TASK ITEM: Every line below that carries the word "none" needs to be copied.

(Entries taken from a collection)
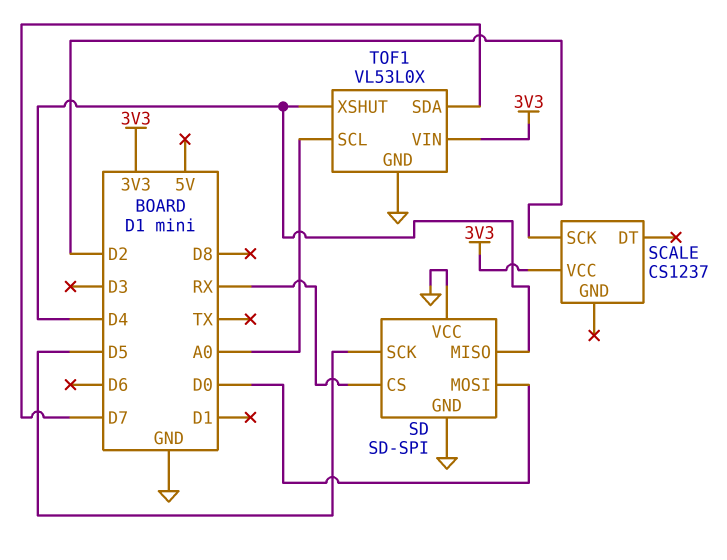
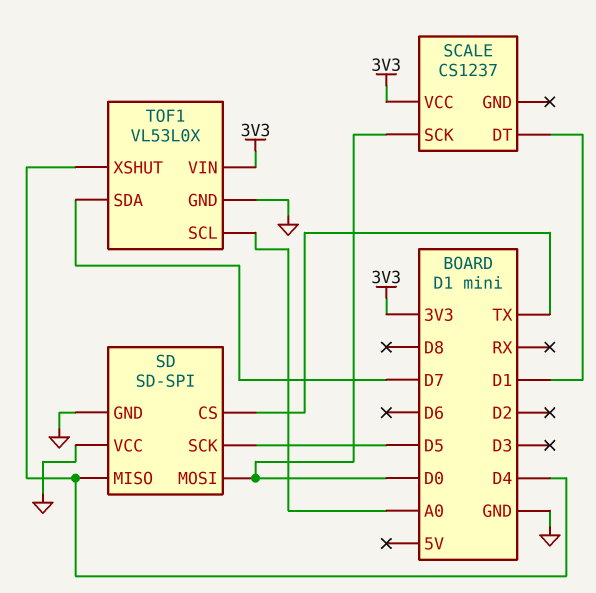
SCALE pin DT: none -> D1
SCALE pin SCK: D2 -> D0
SD pin CS: RX -> TX

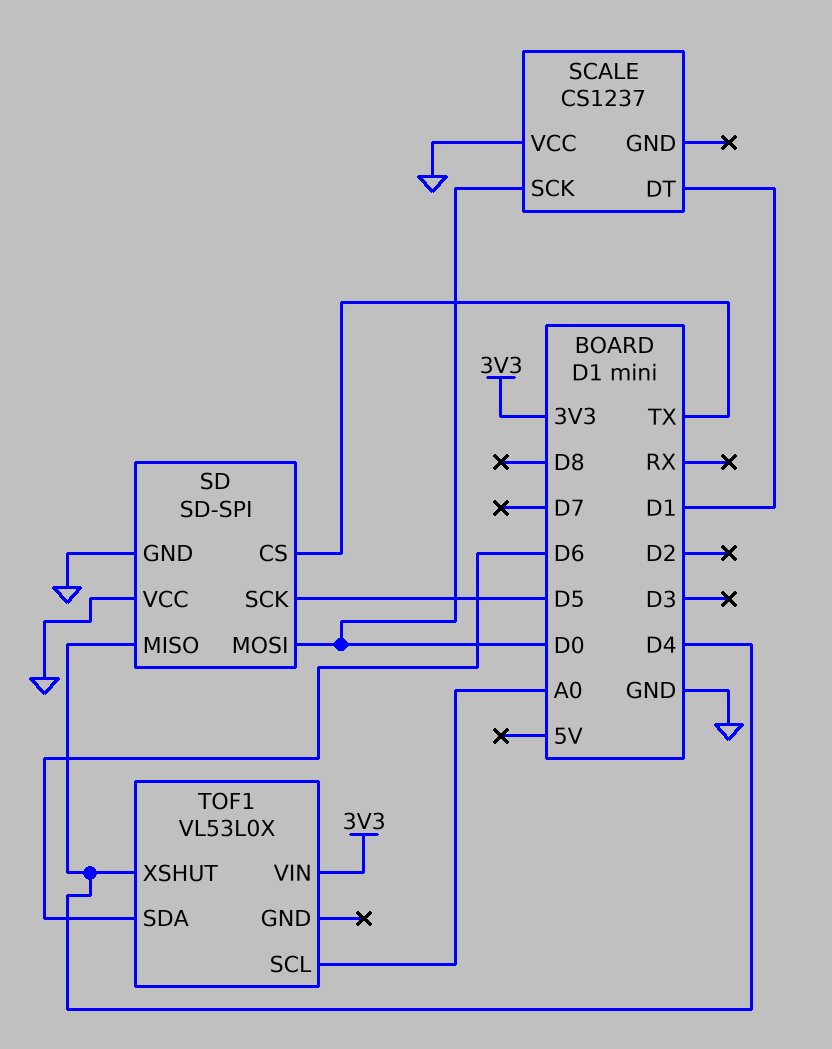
SCALE pin VCC: 3V3 -> GND
TOF1 pin GND: GND -> none
TOF1 pin SDA: D7 -> D6

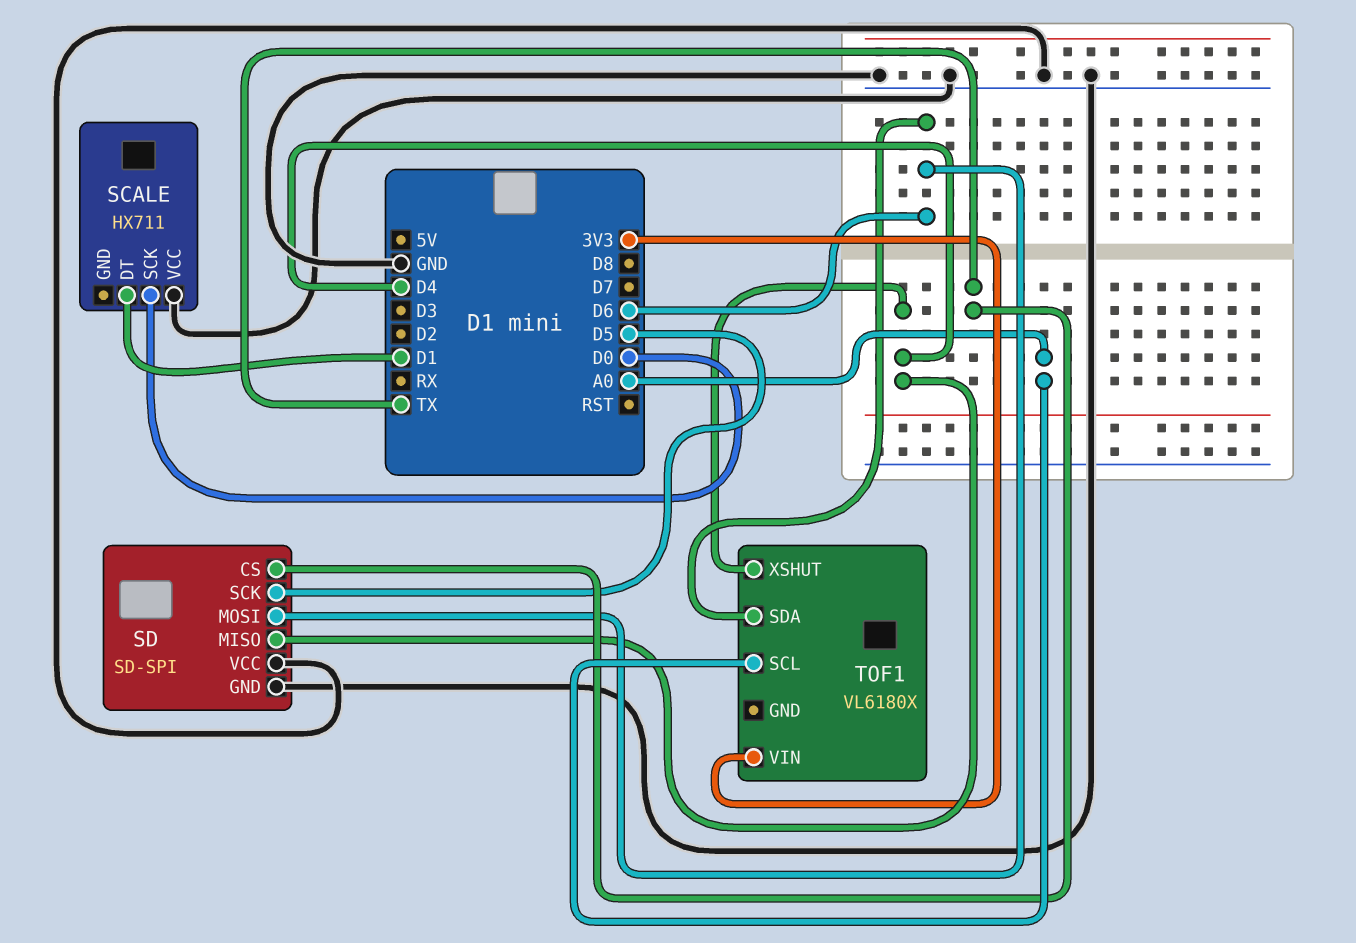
SCALE: CS1237 -> HX711
SD pin MOSI: D0 -> D6
TOF1: VL53L0X -> VL6180X

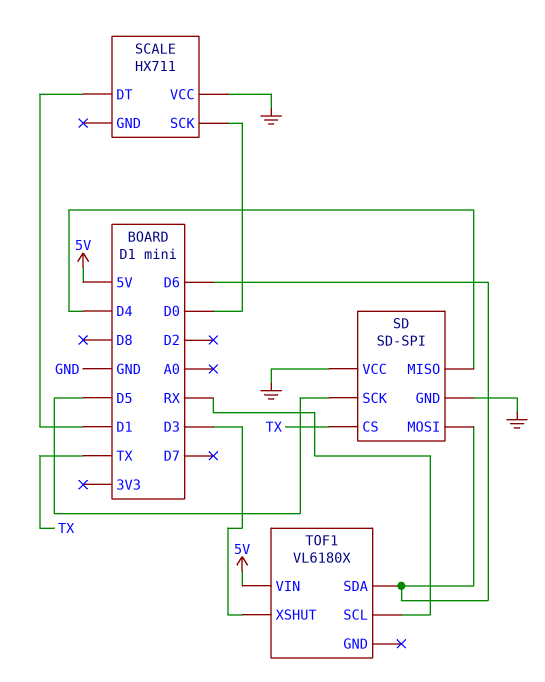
TOF1 pin SCL: A0 -> RX
TOF1 pin VIN: 3V3 -> 5V
TOF1 pin XSHUT: D4 -> D3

ANSWER SECTION:
SCALE pin DT: none -> D1
TOF1 pin GND: GND -> none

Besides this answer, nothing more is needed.